• EXERCISE DIRECTIONS:
Count how many lines in the following data hold the word "cyan". Your answer is the number and nothing else.

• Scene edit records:
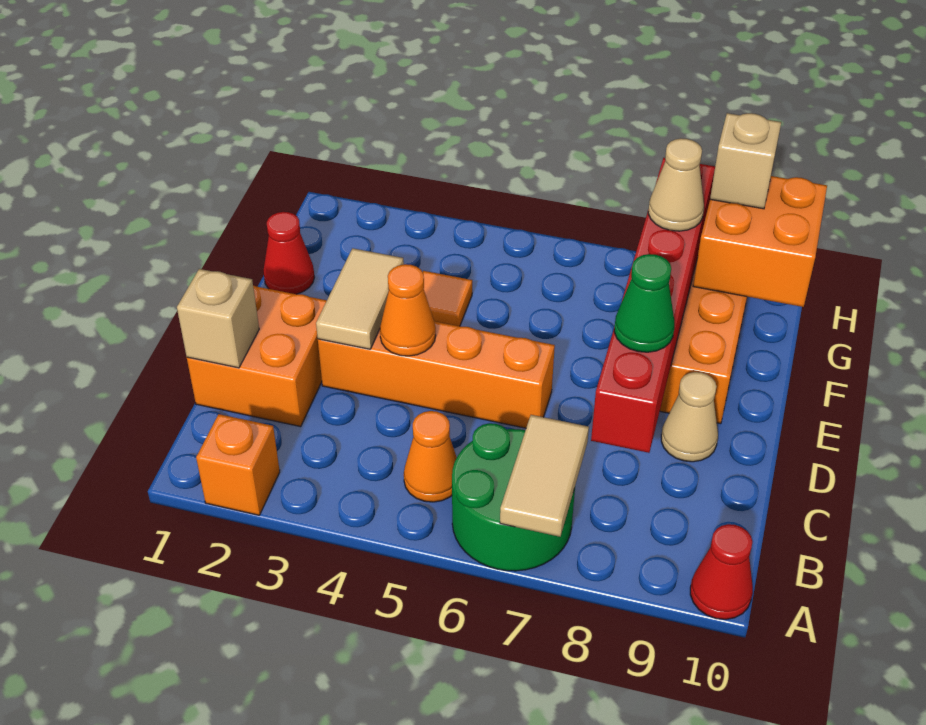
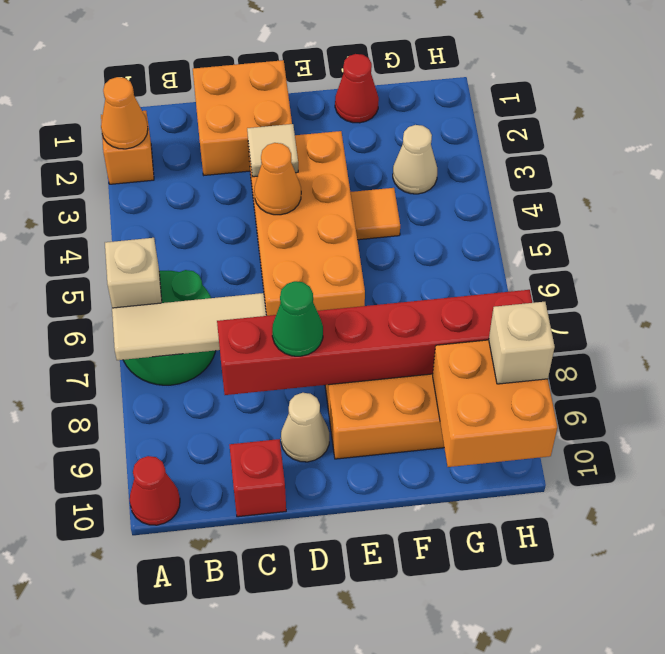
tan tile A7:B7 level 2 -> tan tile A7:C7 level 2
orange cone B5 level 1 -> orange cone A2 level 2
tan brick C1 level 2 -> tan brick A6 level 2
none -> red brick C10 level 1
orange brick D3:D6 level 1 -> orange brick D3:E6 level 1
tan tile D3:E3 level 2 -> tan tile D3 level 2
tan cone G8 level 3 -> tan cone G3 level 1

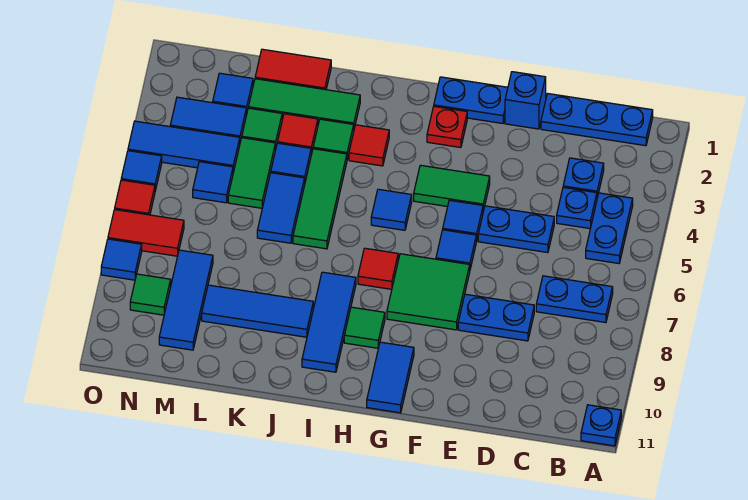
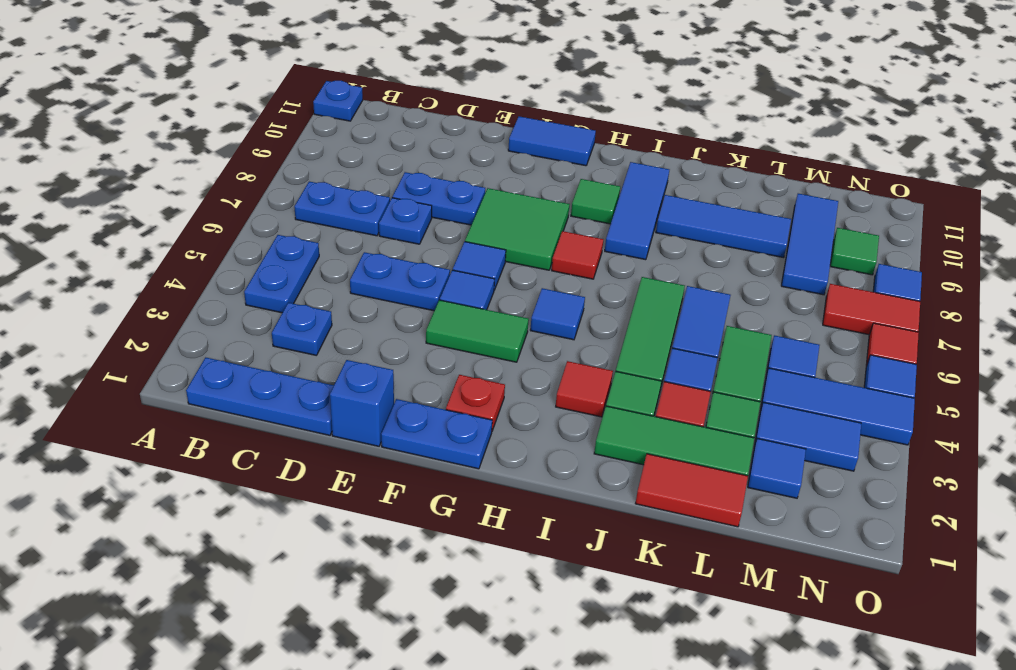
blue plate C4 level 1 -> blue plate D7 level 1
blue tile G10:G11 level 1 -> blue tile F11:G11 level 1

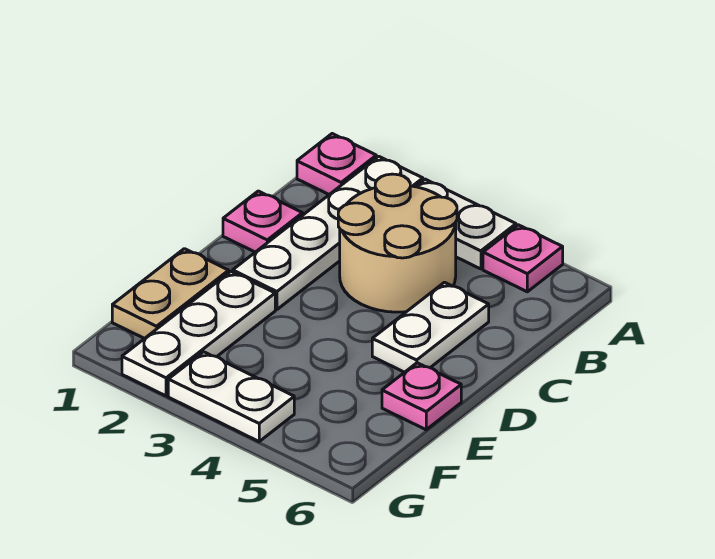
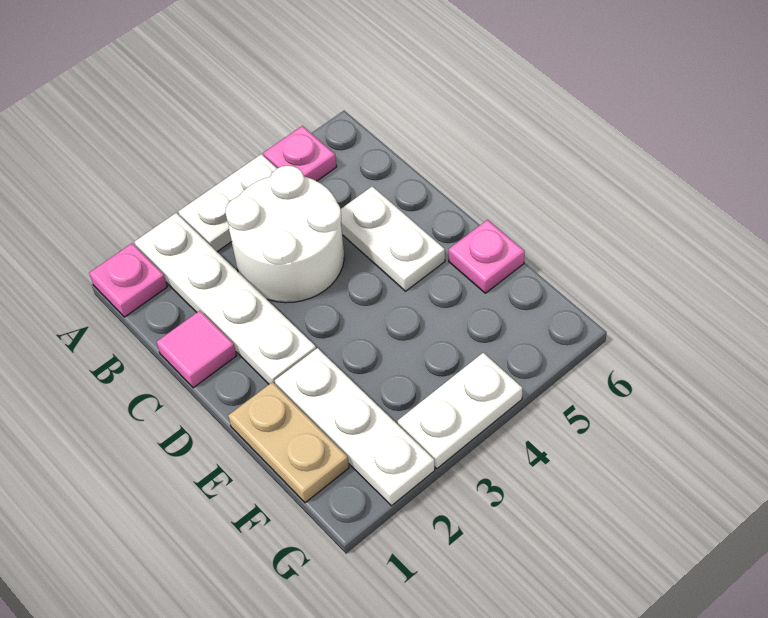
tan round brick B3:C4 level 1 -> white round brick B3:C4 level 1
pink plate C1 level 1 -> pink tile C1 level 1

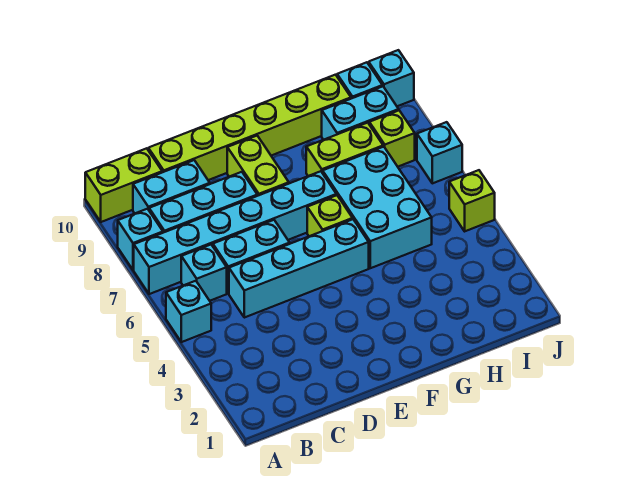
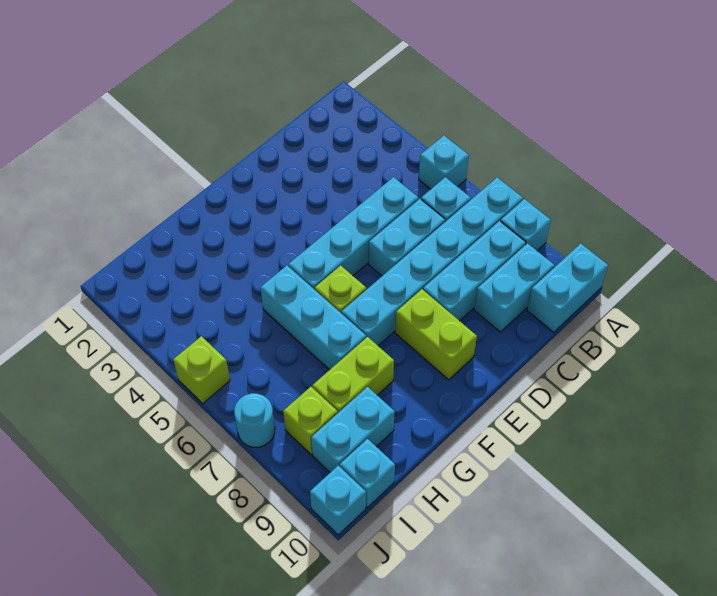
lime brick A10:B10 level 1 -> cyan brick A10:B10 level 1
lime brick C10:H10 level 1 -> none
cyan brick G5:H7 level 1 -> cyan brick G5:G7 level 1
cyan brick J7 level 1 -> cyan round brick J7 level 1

• WRITTEN SOLUTION:
3